[Itemized modification records]
-----

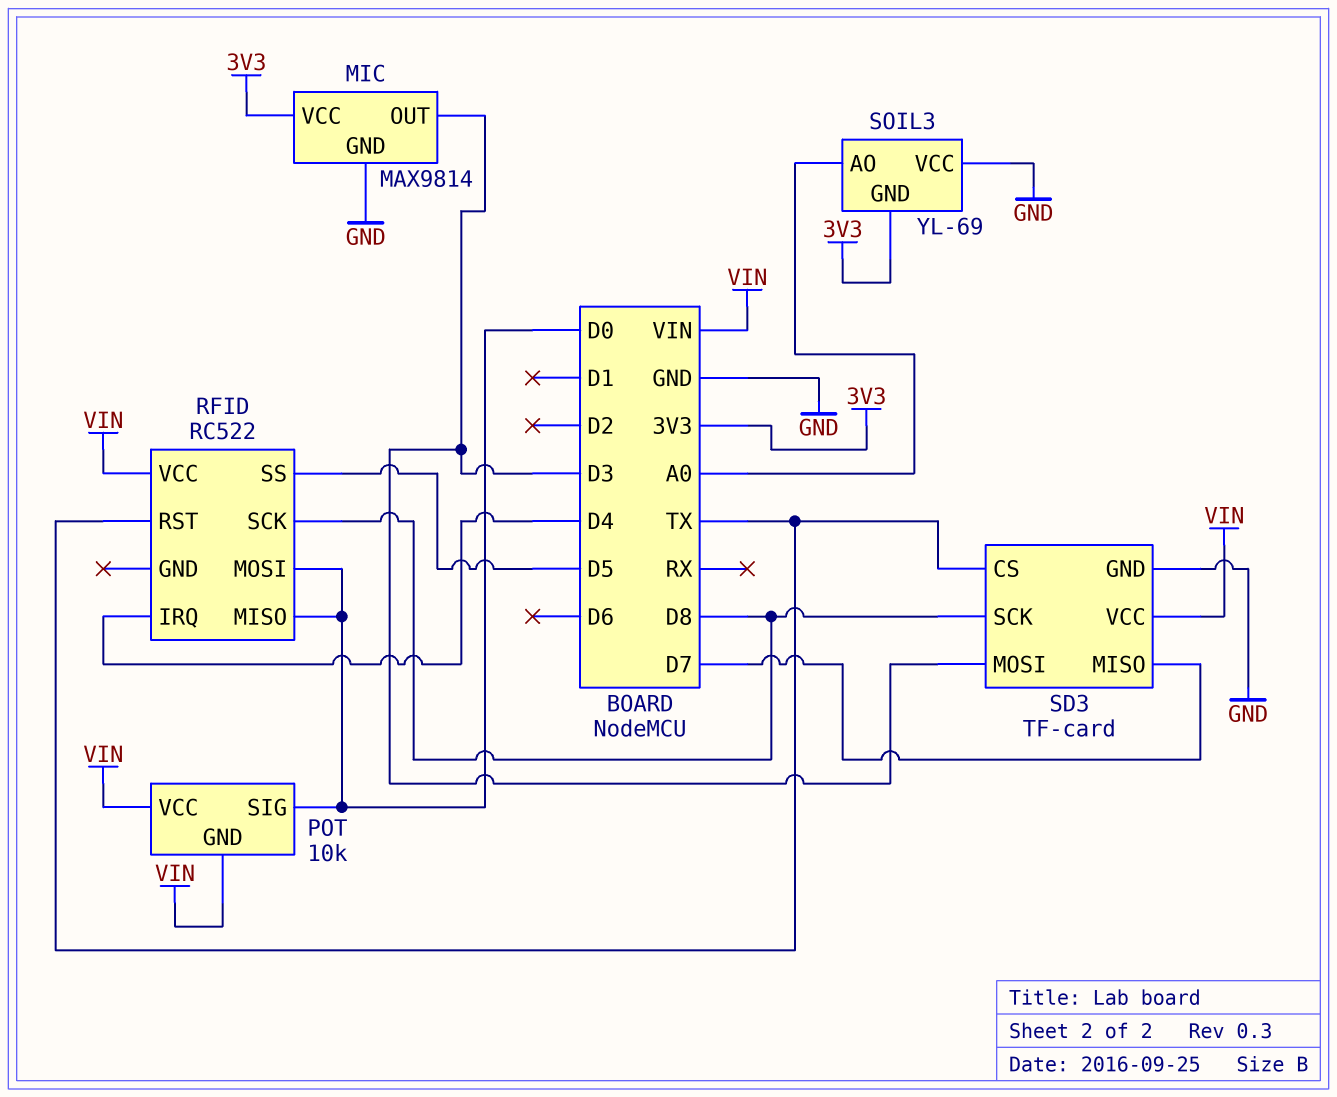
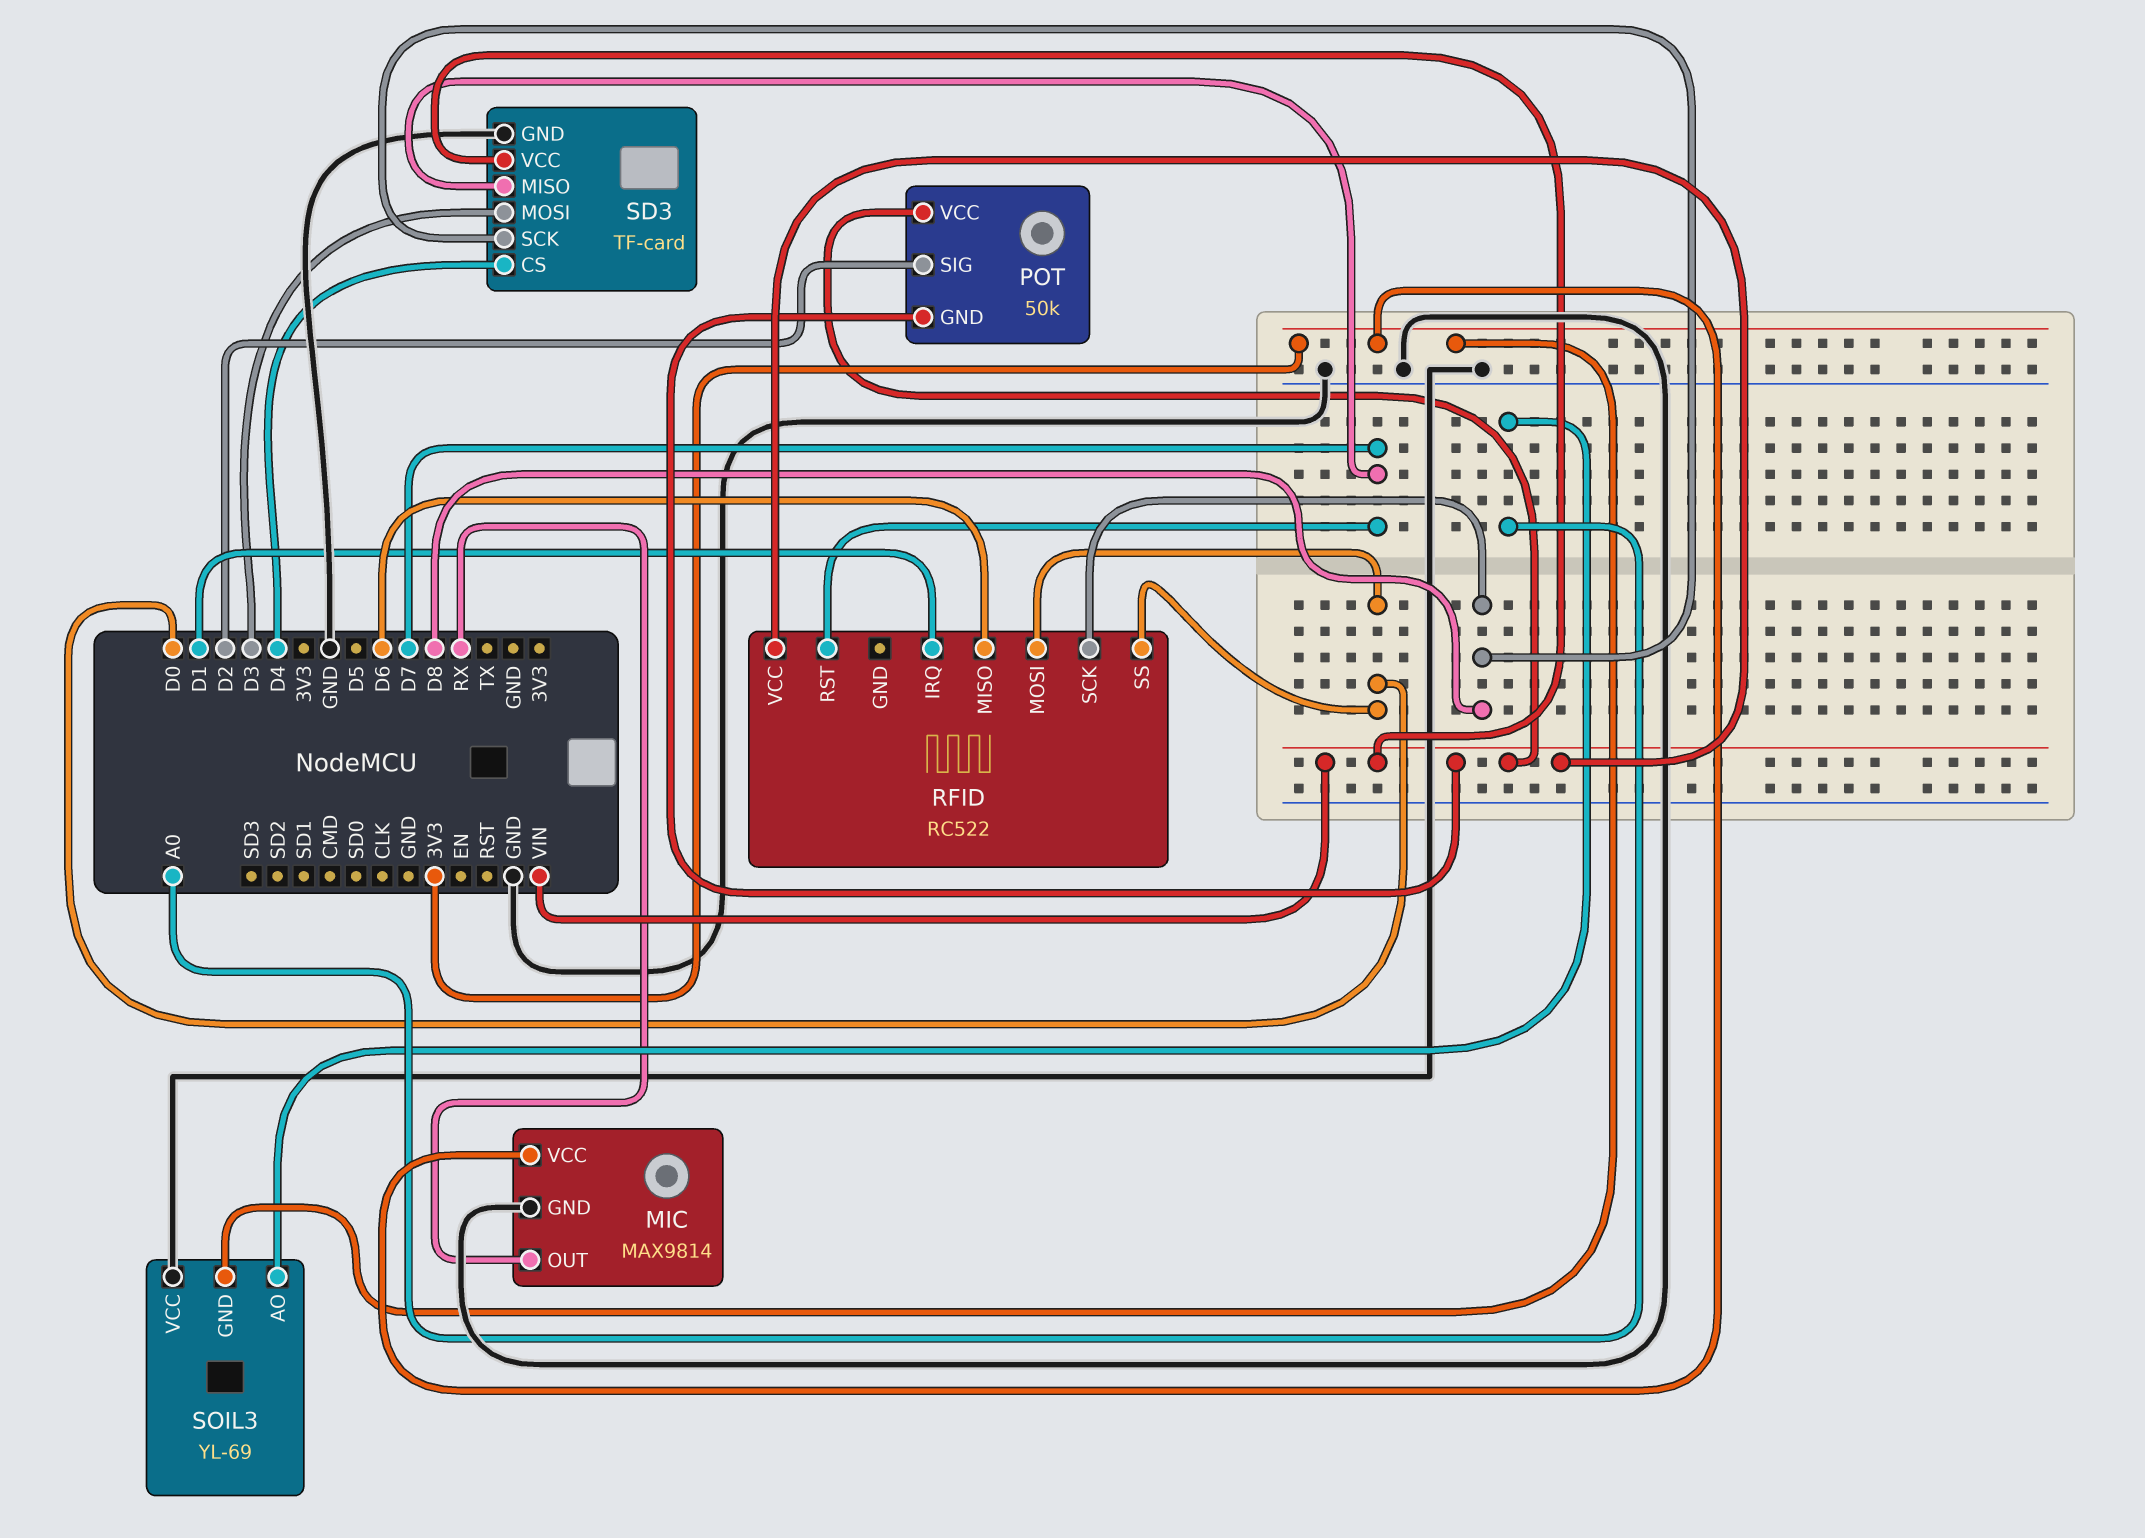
MIC pin OUT: D3 -> RX
POT: 10k -> 50k
POT pin SIG: D0 -> D2
RFID pin IRQ: D4 -> D1
RFID pin MISO: D0 -> D6
RFID pin RST: TX -> D7
RFID pin SS: D5 -> D0
SD3 pin CS: TX -> D4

-----

* [WHAT THIS TASK INVOLVES]: All of the records need to be restated word for word, but not the pictures.

* [WORKED SOLUTION]:
MIC pin OUT: D3 -> RX
POT: 10k -> 50k
POT pin SIG: D0 -> D2
RFID pin IRQ: D4 -> D1
RFID pin MISO: D0 -> D6
RFID pin RST: TX -> D7
RFID pin SS: D5 -> D0
SD3 pin CS: TX -> D4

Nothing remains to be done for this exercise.